Action item: Count the lines of the records below that hold the word "DGND", and give only the number.

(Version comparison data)

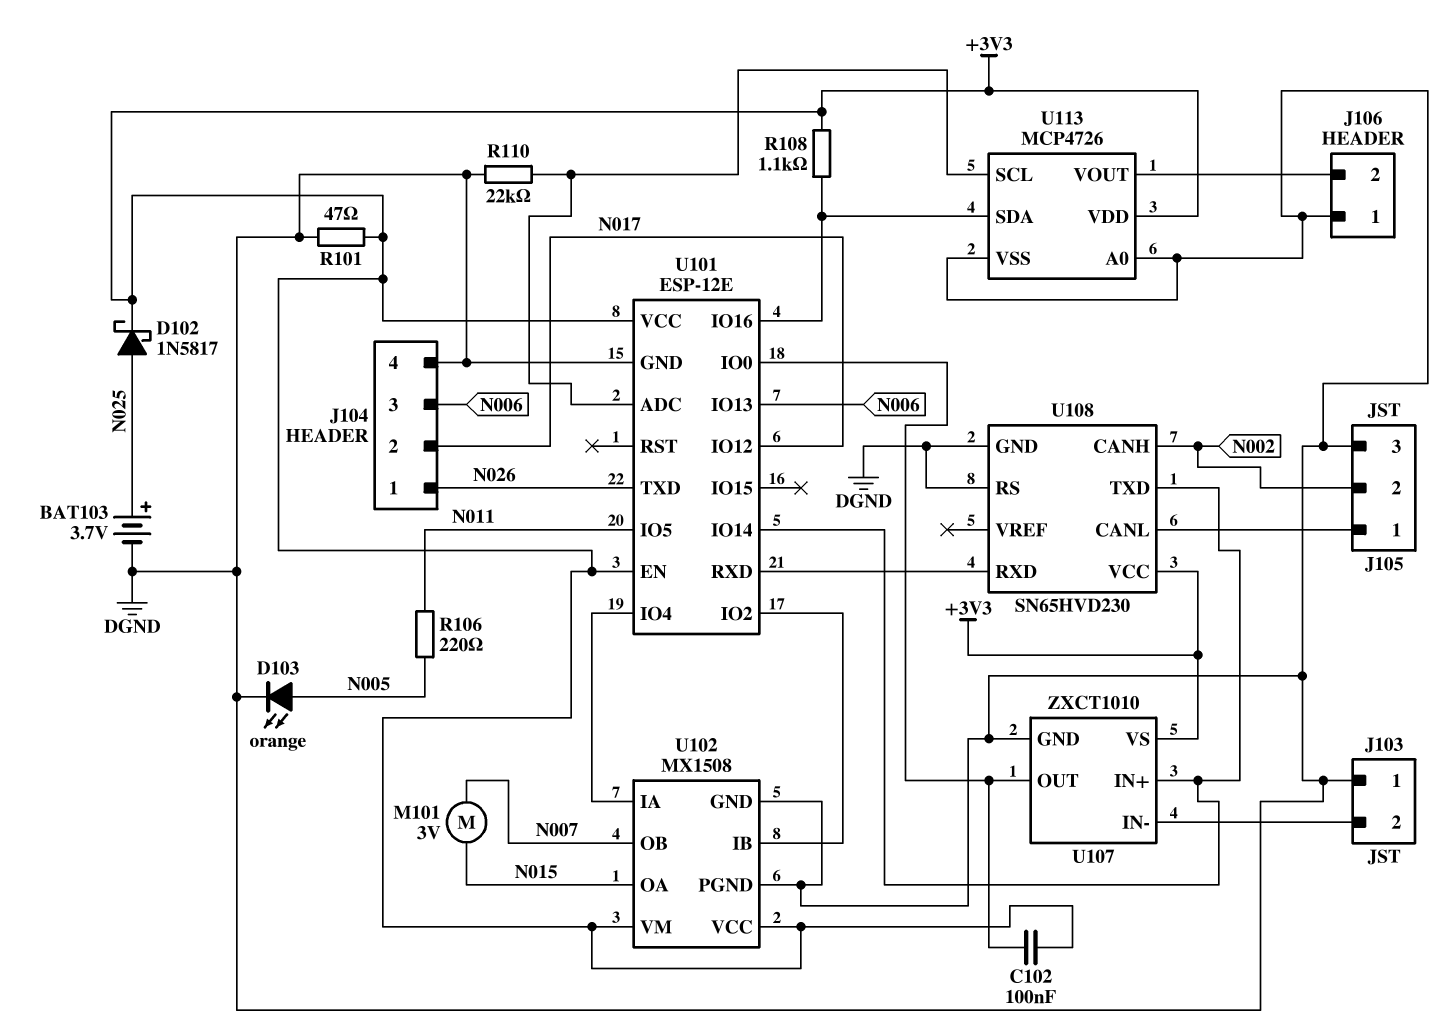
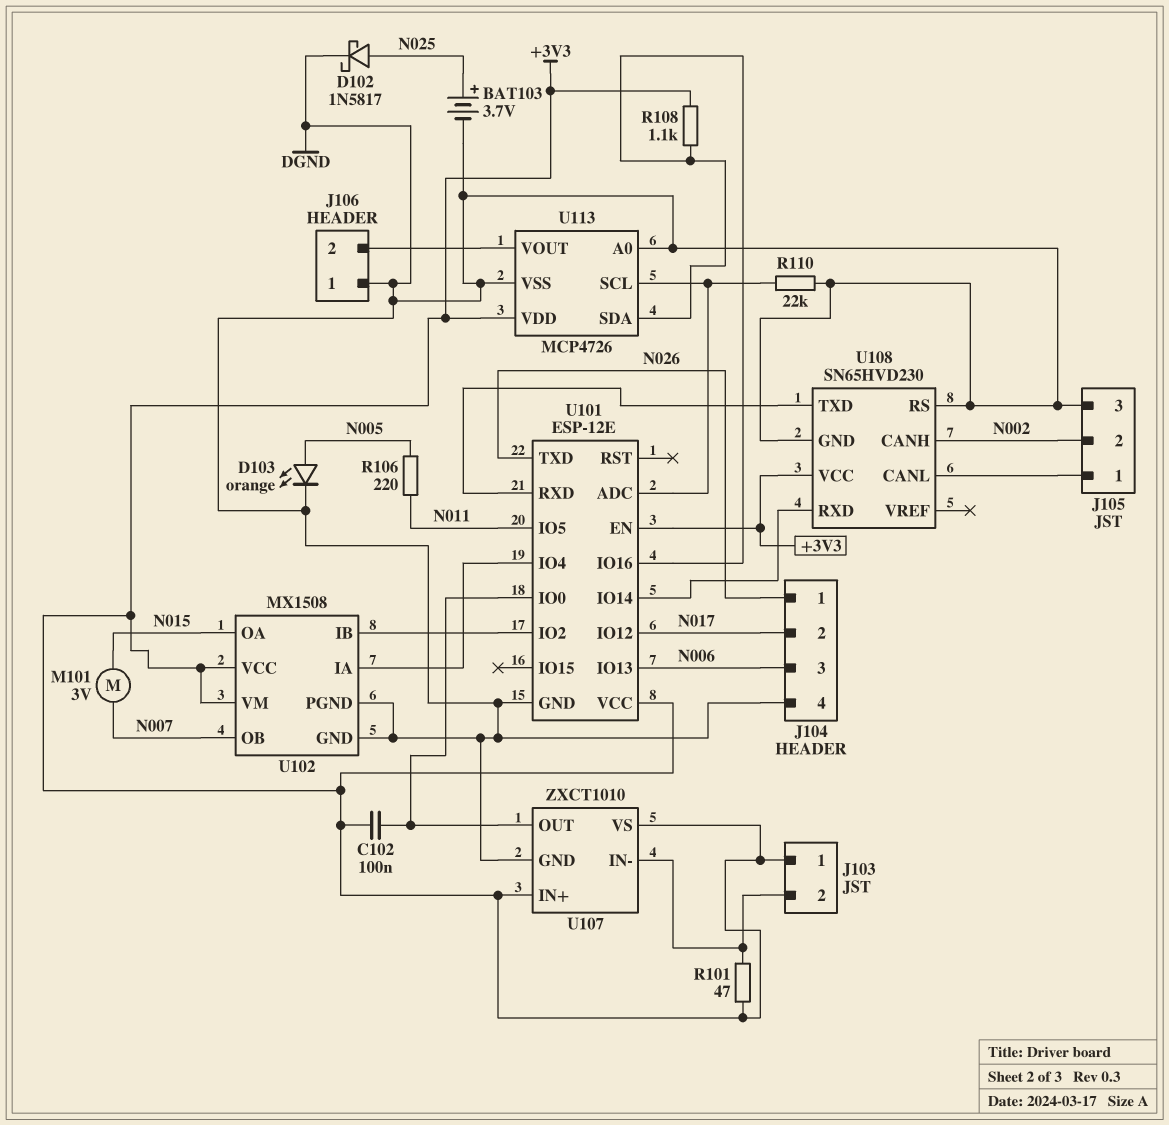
D102: schottky 1N5817 (A N025, K +3V3) -> schottky 1N5817 (A N025, K DGND)
J103 pin 1: DGND -> +3V3
R101: 47 (+3V3, DGND) -> 47 (+3V3, J103/2)
U107 pin IN+: U101/IO14 -> +3V3
U108 pin RXD: U101/RXD -> U101/IO14
U108 pin TXD: U101/IO14 -> U101/RXD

Your response: 3